**Exercise requirements**
Copy the entries below exactly; any picture among them should be left out.

**Available records**

--------------------------------

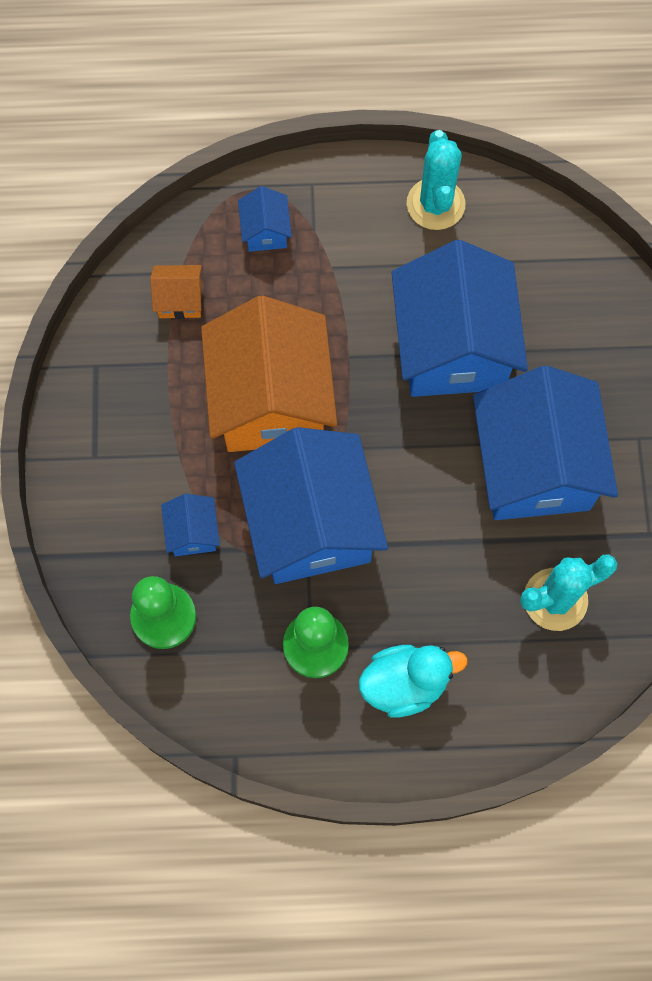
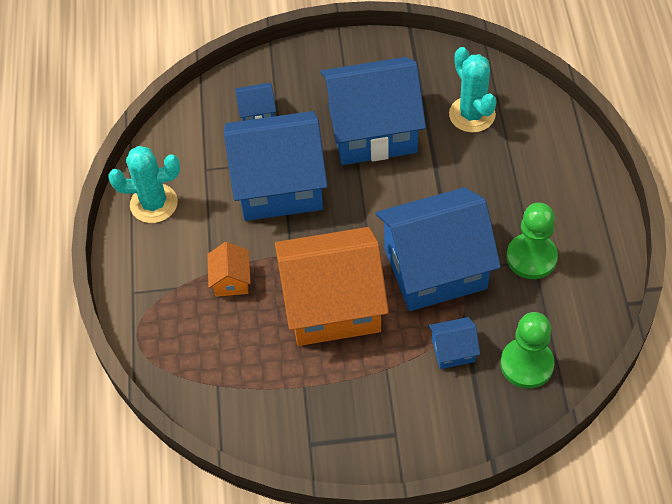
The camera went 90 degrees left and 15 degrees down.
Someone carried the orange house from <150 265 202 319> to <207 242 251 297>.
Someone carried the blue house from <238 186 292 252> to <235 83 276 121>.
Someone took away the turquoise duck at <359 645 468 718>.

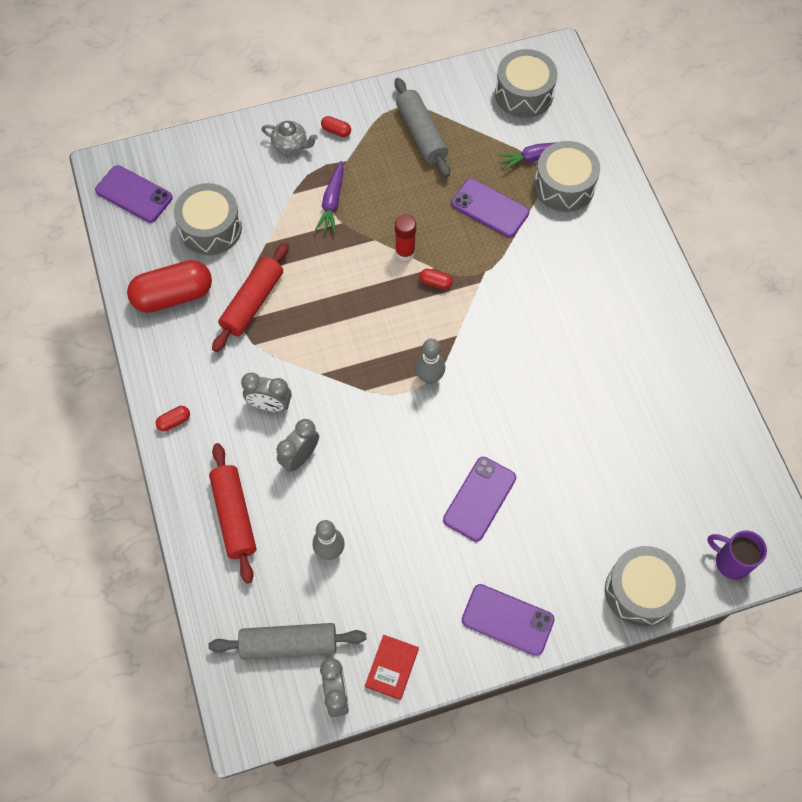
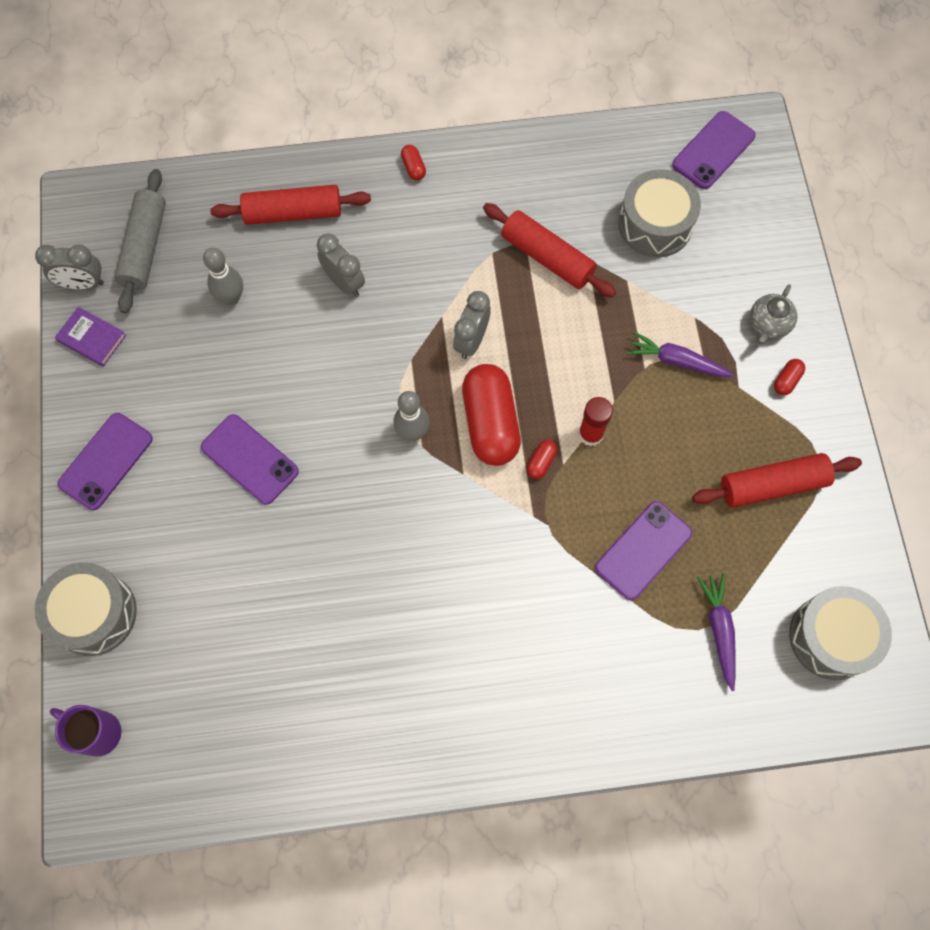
The camera went 100 degrees right and 5 degrees up.
Someone carried the red capsule from <127 260 212 313> to <462 364 521 466>.
Someone carried the grey clock from <241 372 291 412> to <453 291 491 359>.
Someone repainted the red book at <365 635 419 700>, which became the purple book at <55 307 126 367>.
Someone repainted the grey rolling pin at <395 78 450 177>, which became the red rolling pin at <692 453 862 508>.
Someone took away the grey drum at <534 141 600 212>.
Someone rotated the purple mug at <707 531 767 580> by 105 degrees counterclockwise.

--------------------------------

**The completed task**
The camera went 90 degrees left and 15 degrees down.
Someone carried the orange house from <150 265 202 319> to <207 242 251 297>.
Someone carried the blue house from <238 186 292 252> to <235 83 276 121>.
Someone took away the turquoise duck at <359 645 468 718>.

The camera went 100 degrees right and 5 degrees up.
Someone carried the red capsule from <127 260 212 313> to <462 364 521 466>.
Someone carried the grey clock from <241 372 291 412> to <453 291 491 359>.
Someone repainted the red book at <365 635 419 700>, which became the purple book at <55 307 126 367>.
Someone repainted the grey rolling pin at <395 78 450 177>, which became the red rolling pin at <692 453 862 508>.
Someone took away the grey drum at <534 141 600 212>.
Someone rotated the purple mug at <707 531 767 580> by 105 degrees counterclockwise.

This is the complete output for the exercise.